## What is being asked
Can you copy every text line of the records below word for word, leaving out the pictures?

## Data records
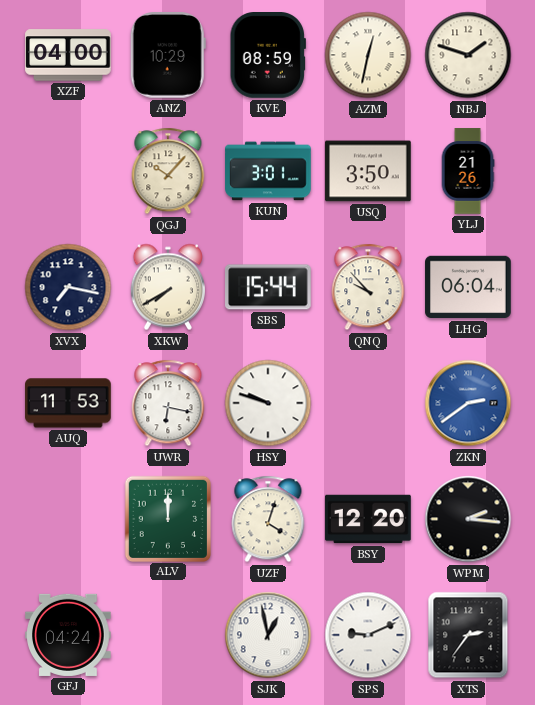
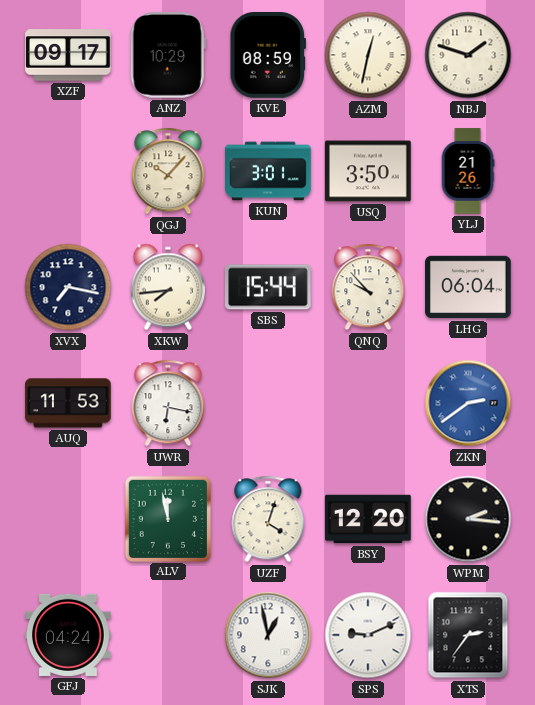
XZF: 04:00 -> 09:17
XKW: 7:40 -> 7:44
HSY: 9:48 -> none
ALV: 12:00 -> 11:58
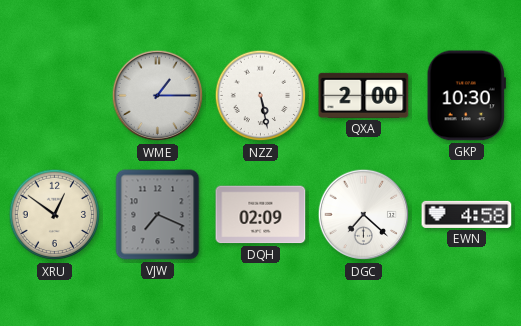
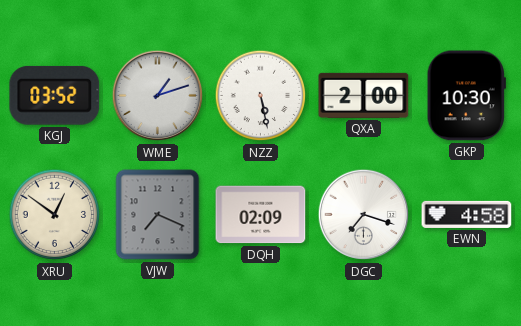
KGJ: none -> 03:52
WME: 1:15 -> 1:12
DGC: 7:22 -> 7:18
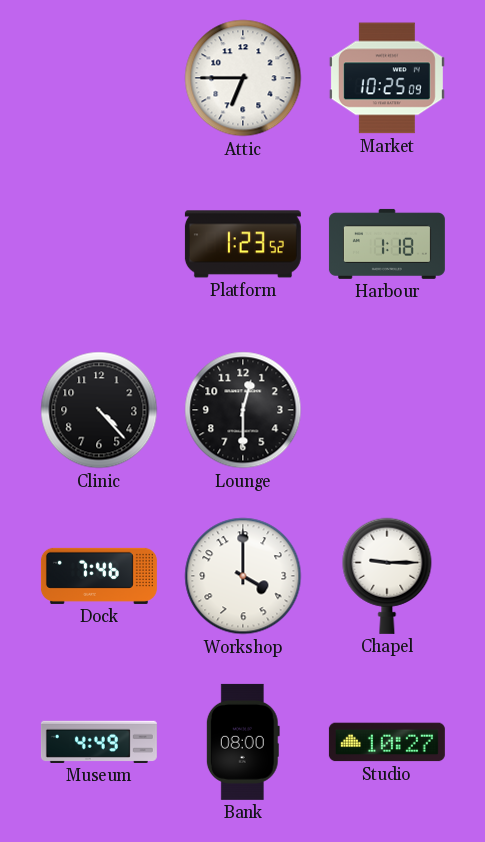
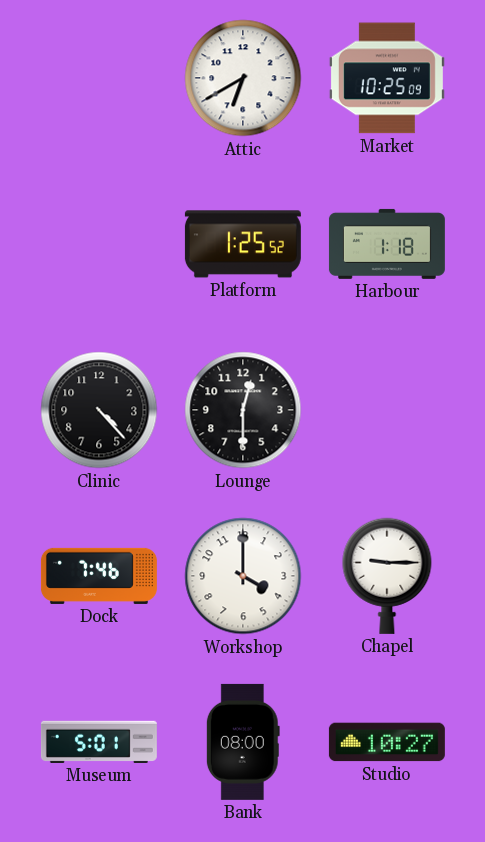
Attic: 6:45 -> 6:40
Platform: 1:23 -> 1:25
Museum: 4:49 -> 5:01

## Solved exercise
XZF: 04:00 -> 09:17
XKW: 7:40 -> 7:44
HSY: 9:48 -> none
ALV: 12:00 -> 11:58
KGJ: none -> 03:52
WME: 1:15 -> 1:12
DGC: 7:22 -> 7:18
Attic: 6:45 -> 6:40
Platform: 1:23 -> 1:25
Museum: 4:49 -> 5:01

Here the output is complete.